--- Start of Records for the exercise ---

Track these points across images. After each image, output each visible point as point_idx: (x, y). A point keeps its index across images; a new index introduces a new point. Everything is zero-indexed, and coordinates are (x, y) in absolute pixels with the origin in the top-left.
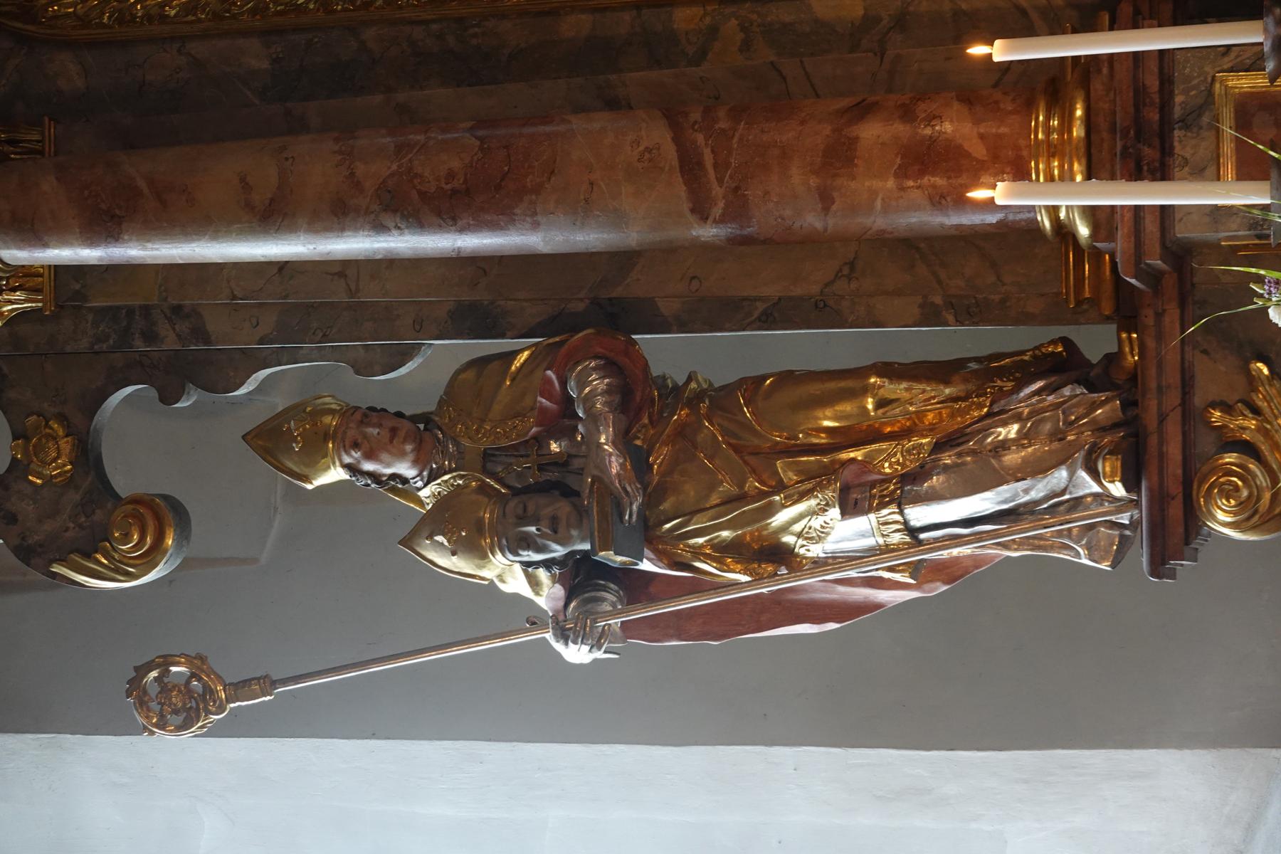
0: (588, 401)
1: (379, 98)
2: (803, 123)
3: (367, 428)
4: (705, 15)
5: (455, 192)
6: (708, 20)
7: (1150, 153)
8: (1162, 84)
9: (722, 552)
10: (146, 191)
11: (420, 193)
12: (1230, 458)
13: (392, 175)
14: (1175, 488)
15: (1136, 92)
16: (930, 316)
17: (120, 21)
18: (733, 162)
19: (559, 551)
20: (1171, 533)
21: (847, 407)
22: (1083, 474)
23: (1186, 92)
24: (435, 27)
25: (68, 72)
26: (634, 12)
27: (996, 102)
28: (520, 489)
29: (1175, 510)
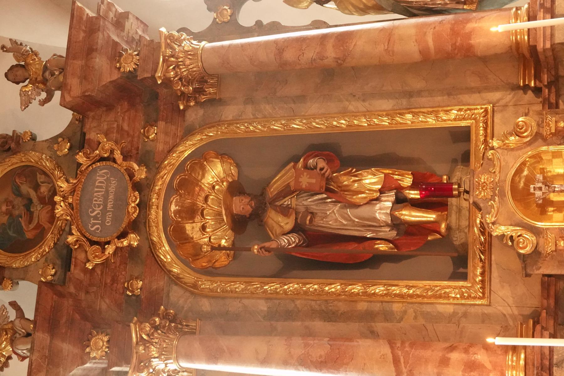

--- End of Records for the exercise ---

### Exercise directions
Reproduce the data above line for line, without changing any wording or numbers. Leave out the picture markers.

### Task solution
Track these points across images. After each image, output each visible point as point_idx: (x, y). A point keeps its index across images; a new index introduces a new point. Everything is zero-indexed, and coordinates are (x, y) in absolute pixels with the origin in the top-left.
0: (588, 401)
1: (379, 98)
2: (803, 123)
3: (367, 428)
4: (705, 15)
5: (455, 192)
6: (708, 20)
7: (1150, 153)
8: (1162, 84)
9: (722, 552)
10: (146, 191)
11: (420, 193)
12: (1230, 458)
13: (392, 175)
14: (1175, 488)
15: (1136, 92)
16: (930, 316)
17: (120, 21)
18: (733, 162)
19: (559, 551)
20: (1171, 533)
21: (847, 407)
22: (1083, 474)
23: (1186, 92)
24: (435, 27)
25: (68, 72)
26: (634, 12)
27: (996, 102)
28: (520, 489)
29: (1175, 510)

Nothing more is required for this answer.